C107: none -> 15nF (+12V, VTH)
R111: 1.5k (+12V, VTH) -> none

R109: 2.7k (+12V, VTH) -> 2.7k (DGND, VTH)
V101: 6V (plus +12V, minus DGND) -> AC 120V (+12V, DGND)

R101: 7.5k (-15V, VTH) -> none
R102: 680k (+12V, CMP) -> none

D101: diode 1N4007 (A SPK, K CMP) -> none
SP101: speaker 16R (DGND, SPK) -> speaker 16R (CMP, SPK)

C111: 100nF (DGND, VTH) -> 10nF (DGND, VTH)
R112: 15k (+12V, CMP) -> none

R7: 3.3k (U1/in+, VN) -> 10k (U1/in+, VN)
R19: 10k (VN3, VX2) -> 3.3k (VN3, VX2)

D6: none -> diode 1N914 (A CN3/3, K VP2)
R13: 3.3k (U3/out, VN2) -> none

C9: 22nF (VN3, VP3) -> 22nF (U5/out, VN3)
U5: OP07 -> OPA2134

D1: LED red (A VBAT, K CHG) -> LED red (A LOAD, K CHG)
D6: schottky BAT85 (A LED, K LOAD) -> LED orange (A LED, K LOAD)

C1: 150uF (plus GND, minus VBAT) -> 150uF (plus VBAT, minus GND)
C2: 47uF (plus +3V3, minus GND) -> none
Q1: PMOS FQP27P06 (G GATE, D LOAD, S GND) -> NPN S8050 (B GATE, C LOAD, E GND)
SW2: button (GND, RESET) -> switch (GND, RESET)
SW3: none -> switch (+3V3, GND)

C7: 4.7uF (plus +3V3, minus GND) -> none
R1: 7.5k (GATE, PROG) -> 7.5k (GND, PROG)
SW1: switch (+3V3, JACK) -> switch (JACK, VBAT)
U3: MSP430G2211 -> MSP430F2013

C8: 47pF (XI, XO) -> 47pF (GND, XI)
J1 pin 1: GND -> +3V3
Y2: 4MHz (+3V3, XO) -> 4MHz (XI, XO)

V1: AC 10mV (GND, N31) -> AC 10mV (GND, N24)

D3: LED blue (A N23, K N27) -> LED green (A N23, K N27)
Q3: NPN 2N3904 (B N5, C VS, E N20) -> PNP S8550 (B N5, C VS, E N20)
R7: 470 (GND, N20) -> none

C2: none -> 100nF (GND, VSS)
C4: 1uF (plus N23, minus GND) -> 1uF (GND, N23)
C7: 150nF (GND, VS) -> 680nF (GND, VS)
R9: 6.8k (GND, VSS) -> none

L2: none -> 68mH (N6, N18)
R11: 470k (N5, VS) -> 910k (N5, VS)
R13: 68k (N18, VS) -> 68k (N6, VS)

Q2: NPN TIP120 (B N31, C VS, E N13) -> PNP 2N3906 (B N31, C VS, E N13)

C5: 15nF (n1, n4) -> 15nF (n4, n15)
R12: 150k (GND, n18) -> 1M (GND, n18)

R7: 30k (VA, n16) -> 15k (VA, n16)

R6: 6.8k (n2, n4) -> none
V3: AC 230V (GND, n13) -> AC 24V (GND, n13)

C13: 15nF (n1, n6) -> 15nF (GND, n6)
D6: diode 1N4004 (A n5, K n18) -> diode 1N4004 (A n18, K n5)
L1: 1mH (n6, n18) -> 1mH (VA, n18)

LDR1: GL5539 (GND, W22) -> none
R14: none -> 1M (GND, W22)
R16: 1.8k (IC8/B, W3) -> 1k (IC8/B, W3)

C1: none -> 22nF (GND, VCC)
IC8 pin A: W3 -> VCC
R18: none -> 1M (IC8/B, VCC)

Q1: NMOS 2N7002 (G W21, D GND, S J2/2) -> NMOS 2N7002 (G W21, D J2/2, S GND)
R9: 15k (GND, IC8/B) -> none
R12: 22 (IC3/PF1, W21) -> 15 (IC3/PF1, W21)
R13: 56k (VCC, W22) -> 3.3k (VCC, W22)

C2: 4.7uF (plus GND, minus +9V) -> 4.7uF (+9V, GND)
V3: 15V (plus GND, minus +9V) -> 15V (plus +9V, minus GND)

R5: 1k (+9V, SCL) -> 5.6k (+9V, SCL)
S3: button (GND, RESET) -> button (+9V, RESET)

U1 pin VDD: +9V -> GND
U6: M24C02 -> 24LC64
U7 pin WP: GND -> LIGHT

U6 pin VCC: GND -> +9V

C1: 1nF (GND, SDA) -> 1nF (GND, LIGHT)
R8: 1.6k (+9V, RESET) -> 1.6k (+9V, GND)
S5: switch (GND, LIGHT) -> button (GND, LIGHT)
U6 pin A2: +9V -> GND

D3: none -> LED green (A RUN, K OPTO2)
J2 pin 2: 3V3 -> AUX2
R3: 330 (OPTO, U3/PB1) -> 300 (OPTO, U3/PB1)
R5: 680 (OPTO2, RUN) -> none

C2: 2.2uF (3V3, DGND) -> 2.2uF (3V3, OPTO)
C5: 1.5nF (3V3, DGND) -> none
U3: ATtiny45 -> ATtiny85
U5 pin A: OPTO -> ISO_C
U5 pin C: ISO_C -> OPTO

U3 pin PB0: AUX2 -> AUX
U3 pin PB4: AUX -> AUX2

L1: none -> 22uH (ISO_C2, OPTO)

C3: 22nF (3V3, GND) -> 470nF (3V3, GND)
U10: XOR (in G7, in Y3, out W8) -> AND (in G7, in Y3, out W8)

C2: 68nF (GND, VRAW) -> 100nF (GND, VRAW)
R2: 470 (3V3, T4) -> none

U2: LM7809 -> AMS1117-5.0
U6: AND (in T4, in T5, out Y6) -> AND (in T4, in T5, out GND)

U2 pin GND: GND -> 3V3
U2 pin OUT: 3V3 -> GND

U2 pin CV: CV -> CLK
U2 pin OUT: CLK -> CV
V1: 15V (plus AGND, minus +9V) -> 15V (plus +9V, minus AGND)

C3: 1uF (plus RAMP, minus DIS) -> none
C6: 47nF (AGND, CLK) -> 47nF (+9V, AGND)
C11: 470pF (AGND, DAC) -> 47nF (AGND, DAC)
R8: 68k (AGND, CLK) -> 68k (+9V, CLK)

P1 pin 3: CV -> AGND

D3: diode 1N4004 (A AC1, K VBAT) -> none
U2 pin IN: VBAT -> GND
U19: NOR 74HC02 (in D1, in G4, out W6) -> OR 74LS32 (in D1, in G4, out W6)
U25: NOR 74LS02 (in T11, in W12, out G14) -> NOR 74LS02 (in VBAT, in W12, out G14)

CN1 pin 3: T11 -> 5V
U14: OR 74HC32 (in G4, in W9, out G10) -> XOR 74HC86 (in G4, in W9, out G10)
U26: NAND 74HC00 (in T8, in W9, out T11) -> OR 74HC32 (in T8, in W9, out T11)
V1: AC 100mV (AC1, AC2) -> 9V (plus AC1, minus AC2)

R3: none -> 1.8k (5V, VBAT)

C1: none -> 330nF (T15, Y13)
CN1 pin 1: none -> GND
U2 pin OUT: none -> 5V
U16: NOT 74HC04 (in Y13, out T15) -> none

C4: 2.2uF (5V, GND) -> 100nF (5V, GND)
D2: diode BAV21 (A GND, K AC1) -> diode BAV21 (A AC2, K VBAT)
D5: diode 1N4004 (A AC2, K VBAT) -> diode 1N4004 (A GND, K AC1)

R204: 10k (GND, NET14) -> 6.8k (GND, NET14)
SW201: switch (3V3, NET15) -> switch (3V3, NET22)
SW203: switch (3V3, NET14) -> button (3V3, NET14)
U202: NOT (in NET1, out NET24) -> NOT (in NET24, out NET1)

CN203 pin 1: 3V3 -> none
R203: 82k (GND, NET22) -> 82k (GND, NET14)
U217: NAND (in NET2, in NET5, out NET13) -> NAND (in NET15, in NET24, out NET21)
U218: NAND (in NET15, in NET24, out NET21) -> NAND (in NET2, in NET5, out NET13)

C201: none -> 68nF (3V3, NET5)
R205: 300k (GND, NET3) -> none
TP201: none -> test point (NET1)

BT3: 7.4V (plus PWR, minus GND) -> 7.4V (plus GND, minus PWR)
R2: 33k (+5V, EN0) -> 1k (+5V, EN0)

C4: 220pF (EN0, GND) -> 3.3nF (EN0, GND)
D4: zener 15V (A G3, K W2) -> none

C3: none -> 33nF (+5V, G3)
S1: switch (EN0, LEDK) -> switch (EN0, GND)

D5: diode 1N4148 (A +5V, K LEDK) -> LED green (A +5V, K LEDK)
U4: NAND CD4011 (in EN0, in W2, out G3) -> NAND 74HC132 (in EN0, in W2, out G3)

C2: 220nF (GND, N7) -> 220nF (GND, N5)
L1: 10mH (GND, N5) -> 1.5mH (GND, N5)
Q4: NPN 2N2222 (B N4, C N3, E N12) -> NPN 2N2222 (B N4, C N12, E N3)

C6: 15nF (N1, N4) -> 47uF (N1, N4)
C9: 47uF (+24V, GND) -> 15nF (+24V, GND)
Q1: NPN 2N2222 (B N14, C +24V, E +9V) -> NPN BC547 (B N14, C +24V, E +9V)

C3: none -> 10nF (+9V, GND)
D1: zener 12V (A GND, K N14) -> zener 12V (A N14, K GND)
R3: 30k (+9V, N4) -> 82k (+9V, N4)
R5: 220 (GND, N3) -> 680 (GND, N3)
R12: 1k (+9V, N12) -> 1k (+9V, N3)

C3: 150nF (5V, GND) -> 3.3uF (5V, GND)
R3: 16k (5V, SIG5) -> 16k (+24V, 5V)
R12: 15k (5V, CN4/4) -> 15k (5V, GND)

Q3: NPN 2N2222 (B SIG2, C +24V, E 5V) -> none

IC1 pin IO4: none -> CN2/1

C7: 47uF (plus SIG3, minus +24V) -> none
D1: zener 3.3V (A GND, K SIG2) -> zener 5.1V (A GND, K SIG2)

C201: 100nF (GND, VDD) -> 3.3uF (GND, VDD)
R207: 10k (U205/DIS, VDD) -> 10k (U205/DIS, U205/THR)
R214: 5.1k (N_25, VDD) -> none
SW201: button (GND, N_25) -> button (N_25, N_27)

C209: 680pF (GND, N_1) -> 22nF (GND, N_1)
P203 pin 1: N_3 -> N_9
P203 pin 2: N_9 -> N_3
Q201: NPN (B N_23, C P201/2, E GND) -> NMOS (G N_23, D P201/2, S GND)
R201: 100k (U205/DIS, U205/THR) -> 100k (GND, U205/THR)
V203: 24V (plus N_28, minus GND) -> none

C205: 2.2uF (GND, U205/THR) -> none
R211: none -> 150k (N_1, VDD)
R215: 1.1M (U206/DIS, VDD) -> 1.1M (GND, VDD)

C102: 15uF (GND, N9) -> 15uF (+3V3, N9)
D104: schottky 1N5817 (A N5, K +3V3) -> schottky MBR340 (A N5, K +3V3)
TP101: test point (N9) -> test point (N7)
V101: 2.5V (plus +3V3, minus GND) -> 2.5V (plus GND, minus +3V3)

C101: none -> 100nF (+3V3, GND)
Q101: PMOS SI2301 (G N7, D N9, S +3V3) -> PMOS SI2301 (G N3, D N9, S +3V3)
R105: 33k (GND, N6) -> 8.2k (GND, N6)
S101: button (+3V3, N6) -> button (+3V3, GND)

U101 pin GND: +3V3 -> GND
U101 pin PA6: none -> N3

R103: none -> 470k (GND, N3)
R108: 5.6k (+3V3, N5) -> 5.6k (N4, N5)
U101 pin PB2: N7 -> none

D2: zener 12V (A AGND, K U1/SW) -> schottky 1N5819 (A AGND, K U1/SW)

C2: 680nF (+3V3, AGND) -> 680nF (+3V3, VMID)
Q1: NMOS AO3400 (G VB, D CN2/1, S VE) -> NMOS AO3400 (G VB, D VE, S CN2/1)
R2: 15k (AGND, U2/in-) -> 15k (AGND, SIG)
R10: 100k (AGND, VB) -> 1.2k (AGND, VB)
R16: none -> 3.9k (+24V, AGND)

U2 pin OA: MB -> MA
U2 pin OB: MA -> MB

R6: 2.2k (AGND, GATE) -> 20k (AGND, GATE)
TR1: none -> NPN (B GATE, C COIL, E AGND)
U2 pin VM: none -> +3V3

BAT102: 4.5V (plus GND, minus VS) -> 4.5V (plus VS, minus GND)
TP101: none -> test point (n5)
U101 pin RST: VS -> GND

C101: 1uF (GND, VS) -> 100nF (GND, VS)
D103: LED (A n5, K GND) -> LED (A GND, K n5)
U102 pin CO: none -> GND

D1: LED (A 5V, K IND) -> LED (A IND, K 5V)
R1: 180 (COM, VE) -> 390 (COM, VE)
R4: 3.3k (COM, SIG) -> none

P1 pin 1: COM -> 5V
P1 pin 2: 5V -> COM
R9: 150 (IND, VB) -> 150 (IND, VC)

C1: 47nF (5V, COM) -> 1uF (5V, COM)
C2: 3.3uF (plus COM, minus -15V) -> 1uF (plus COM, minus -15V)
= = =
BRIEF – From the records above, copy out the line with "V1: AC 100mV", the line with "C6: 15nF (N1, N4) -> 47uF (N1, N4)", and every line between them, word for word.

OUTPUT –
V1: AC 100mV (AC1, AC2) -> 9V (plus AC1, minus AC2)

R3: none -> 1.8k (5V, VBAT)

C1: none -> 330nF (T15, Y13)
CN1 pin 1: none -> GND
U2 pin OUT: none -> 5V
U16: NOT 74HC04 (in Y13, out T15) -> none

C4: 2.2uF (5V, GND) -> 100nF (5V, GND)
D2: diode BAV21 (A GND, K AC1) -> diode BAV21 (A AC2, K VBAT)
D5: diode 1N4004 (A AC2, K VBAT) -> diode 1N4004 (A GND, K AC1)

R204: 10k (GND, NET14) -> 6.8k (GND, NET14)
SW201: switch (3V3, NET15) -> switch (3V3, NET22)
SW203: switch (3V3, NET14) -> button (3V3, NET14)
U202: NOT (in NET1, out NET24) -> NOT (in NET24, out NET1)

CN203 pin 1: 3V3 -> none
R203: 82k (GND, NET22) -> 82k (GND, NET14)
U217: NAND (in NET2, in NET5, out NET13) -> NAND (in NET15, in NET24, out NET21)
U218: NAND (in NET15, in NET24, out NET21) -> NAND (in NET2, in NET5, out NET13)

C201: none -> 68nF (3V3, NET5)
R205: 300k (GND, NET3) -> none
TP201: none -> test point (NET1)

BT3: 7.4V (plus PWR, minus GND) -> 7.4V (plus GND, minus PWR)
R2: 33k (+5V, EN0) -> 1k (+5V, EN0)

C4: 220pF (EN0, GND) -> 3.3nF (EN0, GND)
D4: zener 15V (A G3, K W2) -> none

C3: none -> 33nF (+5V, G3)
S1: switch (EN0, LEDK) -> switch (EN0, GND)

D5: diode 1N4148 (A +5V, K LEDK) -> LED green (A +5V, K LEDK)
U4: NAND CD4011 (in EN0, in W2, out G3) -> NAND 74HC132 (in EN0, in W2, out G3)

C2: 220nF (GND, N7) -> 220nF (GND, N5)
L1: 10mH (GND, N5) -> 1.5mH (GND, N5)
Q4: NPN 2N2222 (B N4, C N3, E N12) -> NPN 2N2222 (B N4, C N12, E N3)

C6: 15nF (N1, N4) -> 47uF (N1, N4)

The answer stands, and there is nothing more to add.